PROBLEM DESCRIPTION
Recast the lines below, from the line containing "to the students" up to and including the line containing "cis'4 cis''8 |", as a JSON list of strings with one string per line and blank lines omitted.

■ ■ ■

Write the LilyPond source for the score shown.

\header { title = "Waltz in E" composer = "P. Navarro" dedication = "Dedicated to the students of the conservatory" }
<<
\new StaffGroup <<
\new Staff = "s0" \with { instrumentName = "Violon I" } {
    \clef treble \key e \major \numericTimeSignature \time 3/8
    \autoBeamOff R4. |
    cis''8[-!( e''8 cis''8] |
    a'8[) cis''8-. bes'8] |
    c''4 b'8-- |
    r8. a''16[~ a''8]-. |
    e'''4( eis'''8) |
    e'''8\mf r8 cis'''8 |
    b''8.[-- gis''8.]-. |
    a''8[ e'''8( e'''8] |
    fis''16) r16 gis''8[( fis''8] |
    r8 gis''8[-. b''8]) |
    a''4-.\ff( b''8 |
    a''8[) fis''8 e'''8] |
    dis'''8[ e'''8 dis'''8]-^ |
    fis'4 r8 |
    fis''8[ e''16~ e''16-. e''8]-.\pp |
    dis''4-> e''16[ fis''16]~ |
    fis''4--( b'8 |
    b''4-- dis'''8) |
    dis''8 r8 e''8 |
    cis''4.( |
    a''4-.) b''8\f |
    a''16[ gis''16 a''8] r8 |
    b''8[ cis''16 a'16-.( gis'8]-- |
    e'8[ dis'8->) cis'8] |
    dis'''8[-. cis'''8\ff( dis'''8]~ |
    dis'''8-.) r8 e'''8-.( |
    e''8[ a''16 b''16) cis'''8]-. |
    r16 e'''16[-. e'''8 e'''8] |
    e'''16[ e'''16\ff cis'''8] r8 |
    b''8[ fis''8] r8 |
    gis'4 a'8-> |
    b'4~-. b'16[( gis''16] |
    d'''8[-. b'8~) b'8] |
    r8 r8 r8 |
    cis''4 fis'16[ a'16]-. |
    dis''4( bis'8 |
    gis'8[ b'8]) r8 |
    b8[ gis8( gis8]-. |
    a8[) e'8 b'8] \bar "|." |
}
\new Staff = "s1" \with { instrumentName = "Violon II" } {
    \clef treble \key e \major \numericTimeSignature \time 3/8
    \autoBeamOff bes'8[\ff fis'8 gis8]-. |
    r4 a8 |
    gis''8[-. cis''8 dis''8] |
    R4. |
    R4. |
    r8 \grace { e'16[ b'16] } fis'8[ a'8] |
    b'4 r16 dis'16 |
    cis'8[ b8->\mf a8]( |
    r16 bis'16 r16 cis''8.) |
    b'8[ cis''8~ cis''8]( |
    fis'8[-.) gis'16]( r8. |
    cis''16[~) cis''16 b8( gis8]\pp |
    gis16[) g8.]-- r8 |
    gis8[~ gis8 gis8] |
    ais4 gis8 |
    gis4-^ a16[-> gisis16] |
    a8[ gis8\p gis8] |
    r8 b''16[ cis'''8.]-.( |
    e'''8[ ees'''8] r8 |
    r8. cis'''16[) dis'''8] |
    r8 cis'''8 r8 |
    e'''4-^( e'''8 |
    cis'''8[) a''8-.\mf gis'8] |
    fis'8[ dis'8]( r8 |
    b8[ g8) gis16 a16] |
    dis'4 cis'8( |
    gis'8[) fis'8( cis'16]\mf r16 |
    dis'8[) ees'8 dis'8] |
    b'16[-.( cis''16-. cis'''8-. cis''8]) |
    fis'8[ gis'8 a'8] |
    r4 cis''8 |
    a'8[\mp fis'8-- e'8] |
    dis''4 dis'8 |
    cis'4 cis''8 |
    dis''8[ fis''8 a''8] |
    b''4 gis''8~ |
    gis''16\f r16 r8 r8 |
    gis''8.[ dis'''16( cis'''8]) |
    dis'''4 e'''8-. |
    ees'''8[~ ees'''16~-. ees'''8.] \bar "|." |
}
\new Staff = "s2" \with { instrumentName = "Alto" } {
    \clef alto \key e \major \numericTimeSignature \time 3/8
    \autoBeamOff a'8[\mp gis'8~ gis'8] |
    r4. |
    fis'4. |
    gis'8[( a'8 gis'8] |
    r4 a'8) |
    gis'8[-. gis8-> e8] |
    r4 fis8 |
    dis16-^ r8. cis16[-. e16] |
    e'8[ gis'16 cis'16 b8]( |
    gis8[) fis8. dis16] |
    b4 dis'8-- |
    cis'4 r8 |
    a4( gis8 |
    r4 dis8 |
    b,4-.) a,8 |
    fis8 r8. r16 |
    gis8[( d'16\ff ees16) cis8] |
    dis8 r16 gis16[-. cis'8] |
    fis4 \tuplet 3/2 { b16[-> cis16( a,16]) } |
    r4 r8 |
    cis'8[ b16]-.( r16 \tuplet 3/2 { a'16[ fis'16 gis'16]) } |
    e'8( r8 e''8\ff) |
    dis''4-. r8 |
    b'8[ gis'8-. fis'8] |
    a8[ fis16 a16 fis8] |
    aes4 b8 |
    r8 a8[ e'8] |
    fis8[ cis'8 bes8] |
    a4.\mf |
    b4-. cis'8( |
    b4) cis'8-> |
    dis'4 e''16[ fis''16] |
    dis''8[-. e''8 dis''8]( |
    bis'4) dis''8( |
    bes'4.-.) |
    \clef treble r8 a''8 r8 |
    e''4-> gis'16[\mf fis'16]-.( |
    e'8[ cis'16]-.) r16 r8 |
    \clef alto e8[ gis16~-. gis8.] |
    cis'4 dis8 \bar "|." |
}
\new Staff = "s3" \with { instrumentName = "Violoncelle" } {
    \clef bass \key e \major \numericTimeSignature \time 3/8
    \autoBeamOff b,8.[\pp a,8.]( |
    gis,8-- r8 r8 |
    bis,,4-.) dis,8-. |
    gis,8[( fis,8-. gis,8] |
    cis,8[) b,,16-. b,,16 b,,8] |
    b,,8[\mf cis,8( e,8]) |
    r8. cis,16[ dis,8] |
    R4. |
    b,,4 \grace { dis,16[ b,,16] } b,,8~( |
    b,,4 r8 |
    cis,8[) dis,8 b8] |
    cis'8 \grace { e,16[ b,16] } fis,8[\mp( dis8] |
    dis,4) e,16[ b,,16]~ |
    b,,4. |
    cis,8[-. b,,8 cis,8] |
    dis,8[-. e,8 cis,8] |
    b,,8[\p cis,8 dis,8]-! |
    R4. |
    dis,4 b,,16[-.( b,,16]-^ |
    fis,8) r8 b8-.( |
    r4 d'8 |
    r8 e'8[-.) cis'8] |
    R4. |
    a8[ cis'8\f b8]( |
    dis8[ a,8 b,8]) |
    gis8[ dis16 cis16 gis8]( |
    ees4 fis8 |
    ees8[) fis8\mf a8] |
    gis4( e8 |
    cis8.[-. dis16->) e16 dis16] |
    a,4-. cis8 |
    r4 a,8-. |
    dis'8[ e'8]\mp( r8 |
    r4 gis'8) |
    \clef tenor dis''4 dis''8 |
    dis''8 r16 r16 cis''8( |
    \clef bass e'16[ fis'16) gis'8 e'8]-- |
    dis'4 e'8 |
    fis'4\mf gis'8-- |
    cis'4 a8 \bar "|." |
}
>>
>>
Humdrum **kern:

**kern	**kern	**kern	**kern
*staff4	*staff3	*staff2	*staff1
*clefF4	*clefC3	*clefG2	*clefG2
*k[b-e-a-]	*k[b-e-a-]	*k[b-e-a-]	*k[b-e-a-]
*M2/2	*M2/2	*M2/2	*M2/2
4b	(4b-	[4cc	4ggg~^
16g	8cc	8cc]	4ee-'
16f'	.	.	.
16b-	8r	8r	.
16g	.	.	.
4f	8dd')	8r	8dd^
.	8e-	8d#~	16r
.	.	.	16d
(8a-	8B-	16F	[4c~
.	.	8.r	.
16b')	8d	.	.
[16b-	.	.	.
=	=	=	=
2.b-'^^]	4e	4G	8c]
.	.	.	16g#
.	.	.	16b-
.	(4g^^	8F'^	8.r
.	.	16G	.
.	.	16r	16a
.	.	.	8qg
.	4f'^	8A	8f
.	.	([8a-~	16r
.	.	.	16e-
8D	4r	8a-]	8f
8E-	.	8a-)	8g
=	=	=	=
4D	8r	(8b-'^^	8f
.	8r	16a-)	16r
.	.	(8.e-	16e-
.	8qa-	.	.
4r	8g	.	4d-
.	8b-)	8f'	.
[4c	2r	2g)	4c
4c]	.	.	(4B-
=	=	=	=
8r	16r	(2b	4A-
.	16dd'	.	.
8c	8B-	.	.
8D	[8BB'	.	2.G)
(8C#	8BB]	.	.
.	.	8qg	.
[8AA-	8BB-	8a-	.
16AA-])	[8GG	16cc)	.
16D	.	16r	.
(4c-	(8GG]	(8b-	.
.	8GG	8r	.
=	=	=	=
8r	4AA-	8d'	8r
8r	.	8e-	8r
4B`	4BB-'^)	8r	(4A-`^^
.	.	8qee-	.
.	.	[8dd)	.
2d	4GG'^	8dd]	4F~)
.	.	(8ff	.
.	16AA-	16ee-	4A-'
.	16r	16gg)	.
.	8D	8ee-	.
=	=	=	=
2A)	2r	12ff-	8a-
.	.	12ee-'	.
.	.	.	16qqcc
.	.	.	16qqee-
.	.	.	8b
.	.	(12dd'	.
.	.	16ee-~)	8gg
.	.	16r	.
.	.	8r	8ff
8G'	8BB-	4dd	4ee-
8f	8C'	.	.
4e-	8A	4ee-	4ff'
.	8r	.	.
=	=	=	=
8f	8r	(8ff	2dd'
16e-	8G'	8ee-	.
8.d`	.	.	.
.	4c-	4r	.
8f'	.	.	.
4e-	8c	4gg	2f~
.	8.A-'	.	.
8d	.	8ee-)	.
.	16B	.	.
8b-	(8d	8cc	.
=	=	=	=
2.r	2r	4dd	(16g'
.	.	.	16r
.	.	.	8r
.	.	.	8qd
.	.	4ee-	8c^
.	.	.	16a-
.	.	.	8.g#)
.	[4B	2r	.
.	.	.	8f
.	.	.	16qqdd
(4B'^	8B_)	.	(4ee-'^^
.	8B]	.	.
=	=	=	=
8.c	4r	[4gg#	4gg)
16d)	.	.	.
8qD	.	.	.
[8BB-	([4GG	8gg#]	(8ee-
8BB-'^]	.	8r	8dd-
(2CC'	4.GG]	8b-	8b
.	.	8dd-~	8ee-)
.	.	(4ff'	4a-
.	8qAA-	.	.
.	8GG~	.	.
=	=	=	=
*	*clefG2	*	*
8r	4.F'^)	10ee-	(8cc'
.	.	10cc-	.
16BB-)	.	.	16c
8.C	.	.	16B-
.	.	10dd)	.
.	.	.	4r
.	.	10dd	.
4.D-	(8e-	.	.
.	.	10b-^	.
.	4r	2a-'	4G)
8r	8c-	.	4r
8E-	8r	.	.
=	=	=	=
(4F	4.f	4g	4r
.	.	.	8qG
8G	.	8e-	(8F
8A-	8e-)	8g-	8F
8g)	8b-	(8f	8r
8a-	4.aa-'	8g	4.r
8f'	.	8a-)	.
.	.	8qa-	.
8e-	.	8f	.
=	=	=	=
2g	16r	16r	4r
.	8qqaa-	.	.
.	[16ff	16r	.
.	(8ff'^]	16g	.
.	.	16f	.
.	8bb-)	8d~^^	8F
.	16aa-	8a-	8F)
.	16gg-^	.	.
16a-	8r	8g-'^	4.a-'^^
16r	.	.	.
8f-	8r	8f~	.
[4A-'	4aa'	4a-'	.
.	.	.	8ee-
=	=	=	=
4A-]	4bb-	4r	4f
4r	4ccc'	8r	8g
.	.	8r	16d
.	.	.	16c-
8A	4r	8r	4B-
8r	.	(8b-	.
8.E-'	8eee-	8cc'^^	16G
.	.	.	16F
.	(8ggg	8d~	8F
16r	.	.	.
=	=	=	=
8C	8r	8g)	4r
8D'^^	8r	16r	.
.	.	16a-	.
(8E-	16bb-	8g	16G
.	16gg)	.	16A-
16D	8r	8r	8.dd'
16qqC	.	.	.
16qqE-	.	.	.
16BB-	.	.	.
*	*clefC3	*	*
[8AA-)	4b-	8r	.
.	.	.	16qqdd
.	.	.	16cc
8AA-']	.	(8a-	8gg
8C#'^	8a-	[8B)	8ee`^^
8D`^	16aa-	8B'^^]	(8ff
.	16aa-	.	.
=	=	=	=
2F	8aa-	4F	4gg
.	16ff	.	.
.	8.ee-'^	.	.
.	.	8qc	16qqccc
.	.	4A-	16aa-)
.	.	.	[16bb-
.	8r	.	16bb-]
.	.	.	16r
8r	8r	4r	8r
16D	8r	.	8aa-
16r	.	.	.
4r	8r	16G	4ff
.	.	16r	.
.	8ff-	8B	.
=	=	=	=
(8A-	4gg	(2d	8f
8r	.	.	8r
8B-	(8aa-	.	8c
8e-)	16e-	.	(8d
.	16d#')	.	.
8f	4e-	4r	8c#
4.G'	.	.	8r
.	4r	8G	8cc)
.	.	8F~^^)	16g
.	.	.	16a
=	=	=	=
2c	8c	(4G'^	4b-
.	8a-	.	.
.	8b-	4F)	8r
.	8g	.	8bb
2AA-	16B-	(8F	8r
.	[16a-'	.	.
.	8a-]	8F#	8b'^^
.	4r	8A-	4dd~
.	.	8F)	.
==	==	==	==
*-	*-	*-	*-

■ ■ ■

THE SOLUTION
[
  "\\header { title = \"Waltz in E\" composer = \"P. Navarro\" dedication = \"Dedicated to the students of the conservatory\" }",
  "<<",
  "\\new StaffGroup <<",
  "\\new Staff = \"s0\" \\with { instrumentName = \"Violon I\" } {",
  "    \\clef treble \\key e \\major \\numericTimeSignature \\time 3/8",
  "    \\autoBeamOff R4. |",
  "    cis''8[-!( e''8 cis''8] |",
  "    a'8[) cis''8-. bes'8] |",
  "    c''4 b'8-- |",
  "    r8. a''16[~ a''8]-. |",
  "    e'''4( eis'''8) |",
  "    e'''8\\mf r8 cis'''8 |",
  "    b''8.[-- gis''8.]-. |",
  "    a''8[ e'''8( e'''8] |",
  "    fis''16) r16 gis''8[( fis''8] |",
  "    r8 gis''8[-. b''8]) |",
  "    a''4-.\\ff( b''8 |",
  "    a''8[) fis''8 e'''8] |",
  "    dis'''8[ e'''8 dis'''8]-^ |",
  "    fis'4 r8 |",
  "    fis''8[ e''16~ e''16-. e''8]-.\\pp |",
  "    dis''4-> e''16[ fis''16]~ |",
  "    fis''4--( b'8 |",
  "    b''4-- dis'''8) |",
  "    dis''8 r8 e''8 |",
  "    cis''4.( |",
  "    a''4-.) b''8\\f |",
  "    a''16[ gis''16 a''8] r8 |",
  "    b''8[ cis''16 a'16-.( gis'8]-- |",
  "    e'8[ dis'8->) cis'8] |",
  "    dis'''8[-. cis'''8\\ff( dis'''8]~ |",
  "    dis'''8-.) r8 e'''8-.( |",
  "    e''8[ a''16 b''16) cis'''8]-. |",
  "    r16 e'''16[-. e'''8 e'''8] |",
  "    e'''16[ e'''16\\ff cis'''8] r8 |",
  "    b''8[ fis''8] r8 |",
  "    gis'4 a'8-> |",
  "    b'4~-. b'16[( gis''16] |",
  "    d'''8[-. b'8~) b'8] |",
  "    r8 r8 r8 |",
  "    cis''4 fis'16[ a'16]-. |",
  "    dis''4( bis'8 |",
  "    gis'8[ b'8]) r8 |",
  "    b8[ gis8( gis8]-. |",
  "    a8[) e'8 b'8] \\bar \"|.\" |",
  "}",
  "\\new Staff = \"s1\" \\with { instrumentName = \"Violon II\" } {",
  "    \\clef treble \\key e \\major \\numericTimeSignature \\time 3/8",
  "    \\autoBeamOff bes'8[\\ff fis'8 gis8]-. |",
  "    r4 a8 |",
  "    gis''8[-. cis''8 dis''8] |",
  "    R4. |",
  "    R4. |",
  "    r8 \\grace { e'16[ b'16] } fis'8[ a'8] |",
  "    b'4 r16 dis'16 |",
  "    cis'8[ b8->\\mf a8]( |",
  "    r16 bis'16 r16 cis''8.) |",
  "    b'8[ cis''8~ cis''8]( |",
  "    fis'8[-.) gis'16]( r8. |",
  "    cis''16[~) cis''16 b8( gis8]\\pp |",
  "    gis16[) g8.]-- r8 |",
  "    gis8[~ gis8 gis8] |",
  "    ais4 gis8 |",
  "    gis4-^ a16[-> gisis16] |",
  "    a8[ gis8\\p gis8] |",
  "    r8 b''16[ cis'''8.]-.( |",
  "    e'''8[ ees'''8] r8 |",
  "    r8. cis'''16[) dis'''8] |",
  "    r8 cis'''8 r8 |",
  "    e'''4-^( e'''8 |",
  "    cis'''8[) a''8-.\\mf gis'8] |",
  "    fis'8[ dis'8]( r8 |",
  "    b8[ g8) gis16 a16] |",
  "    dis'4 cis'8( |",
  "    gis'8[) fis'8( cis'16]\\mf r16 |",
  "    dis'8[) ees'8 dis'8] |",
  "    b'16[-.( cis''16-. cis'''8-. cis''8]) |",
  "    fis'8[ gis'8 a'8] |",
  "    r4 cis''8 |",
  "    a'8[\\mp fis'8-- e'8] |",
  "    dis''4 dis'8 |",
  "    cis'4 cis''8 |"
]